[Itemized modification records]
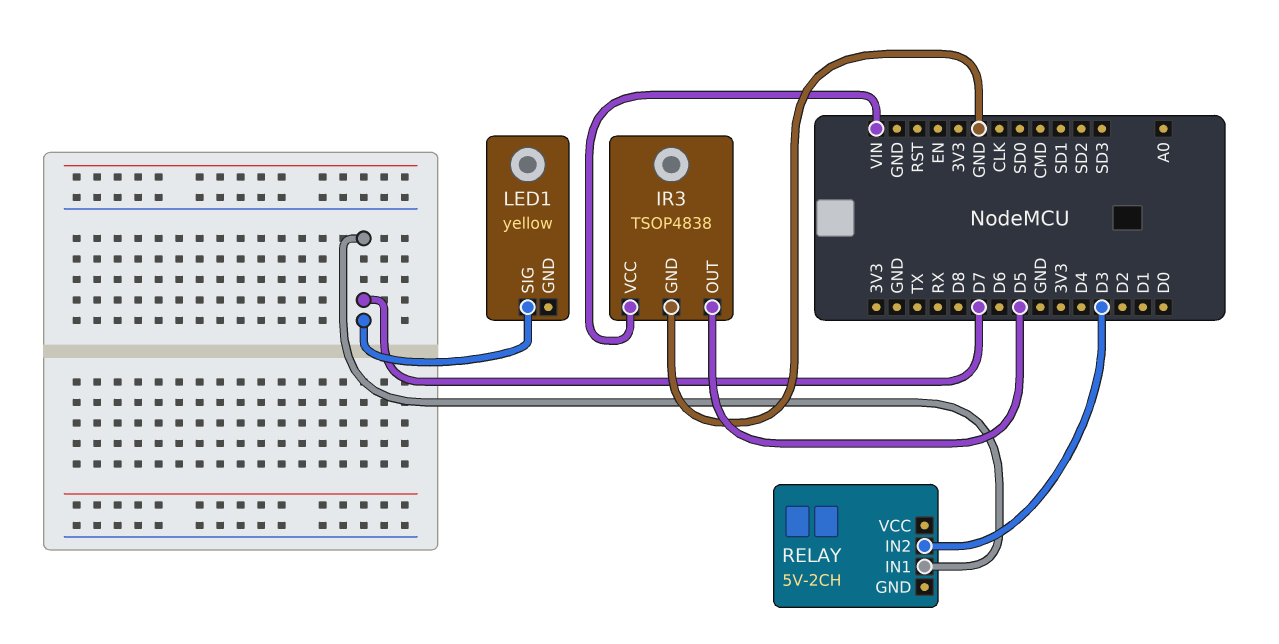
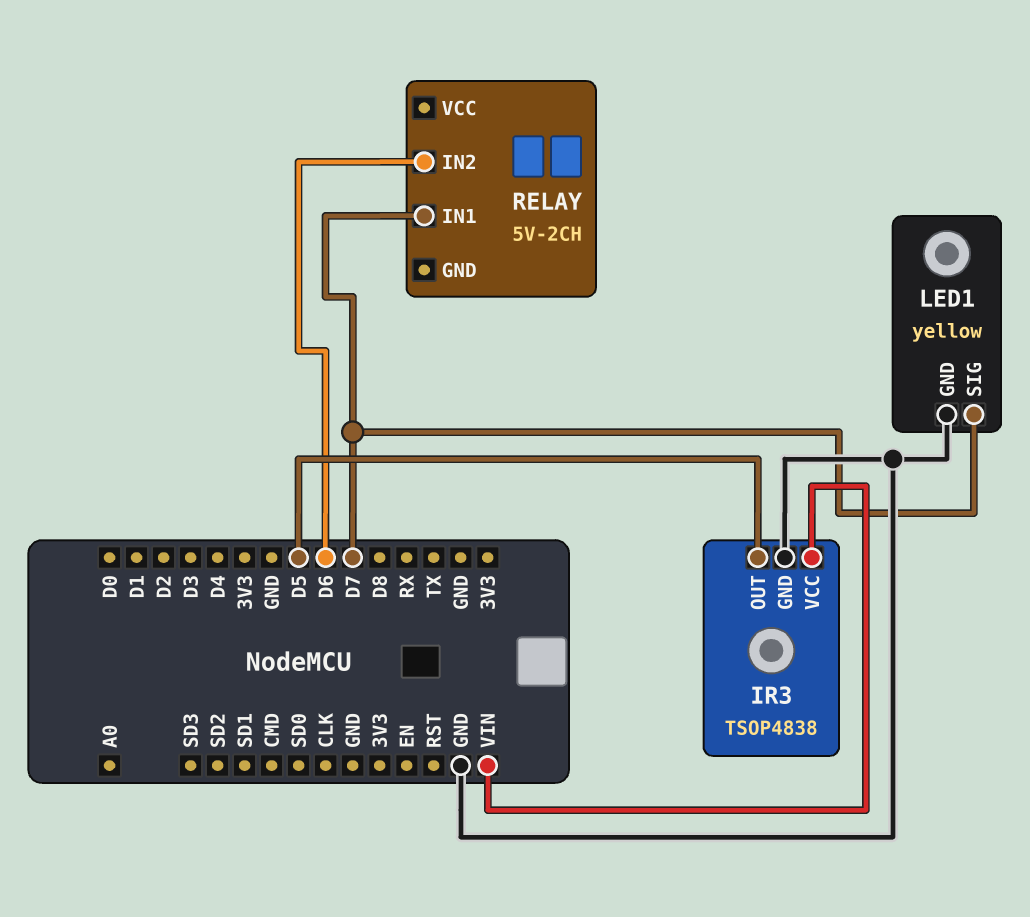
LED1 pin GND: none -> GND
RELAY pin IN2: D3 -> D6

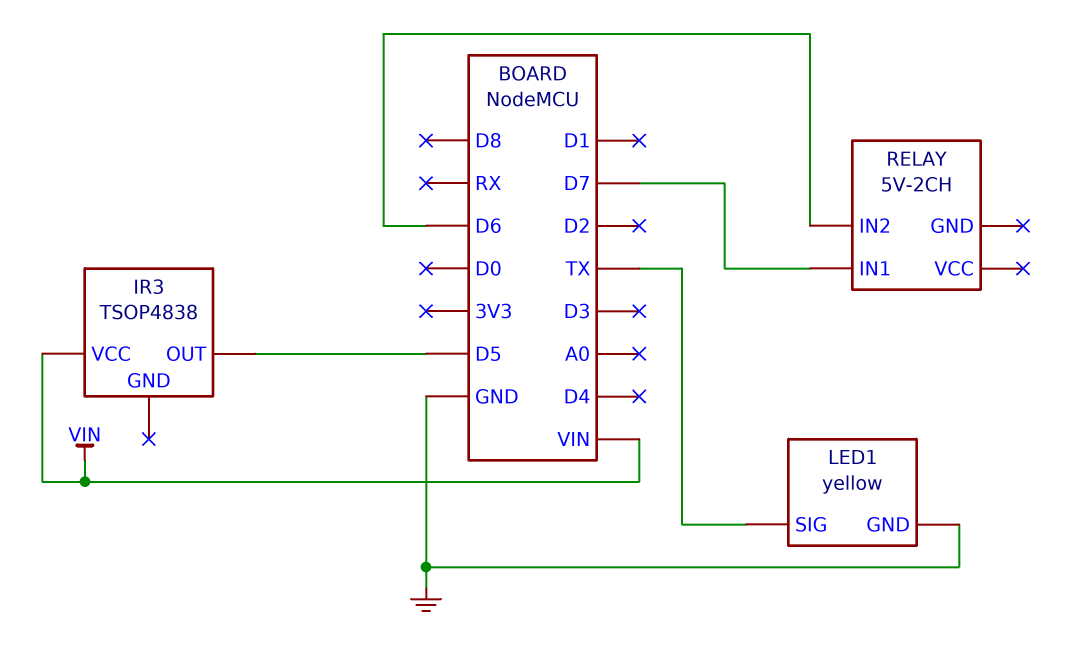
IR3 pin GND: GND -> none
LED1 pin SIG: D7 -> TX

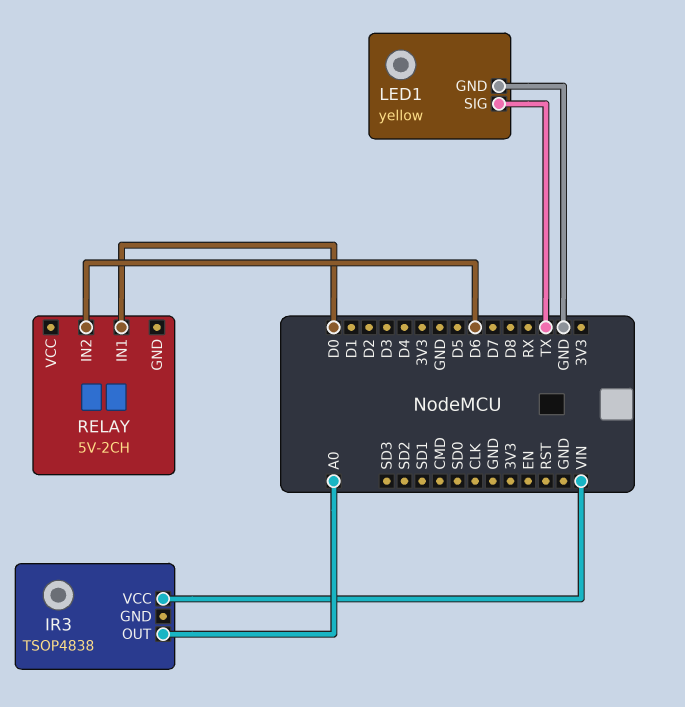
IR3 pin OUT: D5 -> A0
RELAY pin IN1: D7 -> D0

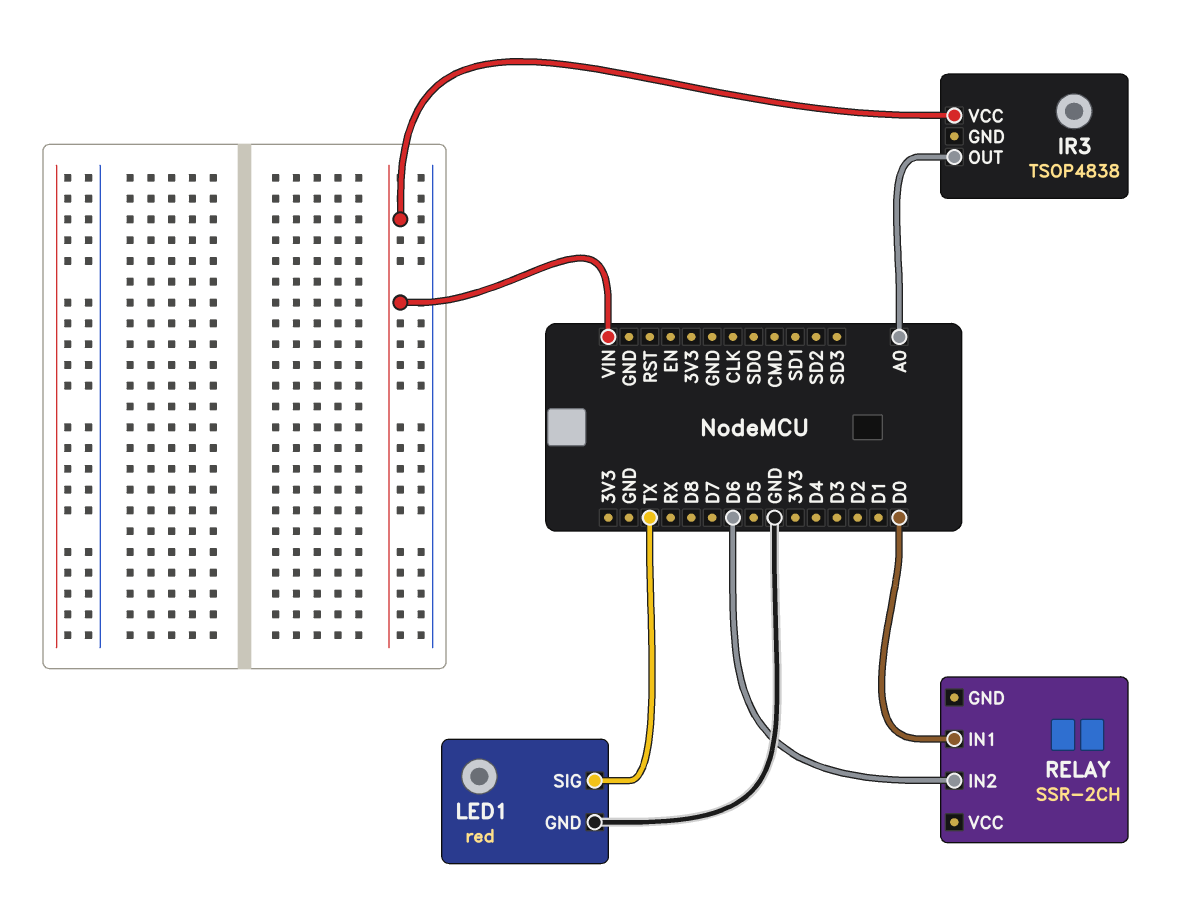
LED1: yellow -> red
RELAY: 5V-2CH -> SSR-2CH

--

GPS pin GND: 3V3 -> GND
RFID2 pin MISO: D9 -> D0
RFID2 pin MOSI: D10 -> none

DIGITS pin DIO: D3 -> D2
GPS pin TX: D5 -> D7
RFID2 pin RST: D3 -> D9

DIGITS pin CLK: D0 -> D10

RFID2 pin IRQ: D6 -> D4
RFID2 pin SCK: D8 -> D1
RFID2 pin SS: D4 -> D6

WORK REQUEST
Please give an exact copy of the entries above, from the line with "RFID2 pin RST: D3 -> D9" down to the line with "RFID2 pin SS: D4 -> D6", inclusive, and nothing else.

WRITTEN ANSWER
RFID2 pin RST: D3 -> D9

DIGITS pin CLK: D0 -> D10

RFID2 pin IRQ: D6 -> D4
RFID2 pin SCK: D8 -> D1
RFID2 pin SS: D4 -> D6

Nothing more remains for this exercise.